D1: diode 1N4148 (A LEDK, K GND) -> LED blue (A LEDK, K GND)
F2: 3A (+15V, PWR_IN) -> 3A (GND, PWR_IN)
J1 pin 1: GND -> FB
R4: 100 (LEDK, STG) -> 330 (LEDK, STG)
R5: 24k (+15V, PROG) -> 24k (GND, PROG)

* * *

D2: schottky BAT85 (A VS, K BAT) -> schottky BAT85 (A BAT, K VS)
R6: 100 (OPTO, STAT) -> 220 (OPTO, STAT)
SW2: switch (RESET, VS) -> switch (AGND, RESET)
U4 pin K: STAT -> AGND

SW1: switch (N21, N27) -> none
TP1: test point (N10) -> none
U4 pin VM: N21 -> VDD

__Aim of the exercise__:
Look above for the line with "J1 pin 1: GND -> FB" and the line with "R5: 24k (+15V, PROG) -> 24k (GND, PROG)"; transcribe both and all lines in between, exactly, and nothing else.

__Result__:
J1 pin 1: GND -> FB
R4: 100 (LEDK, STG) -> 330 (LEDK, STG)
R5: 24k (+15V, PROG) -> 24k (GND, PROG)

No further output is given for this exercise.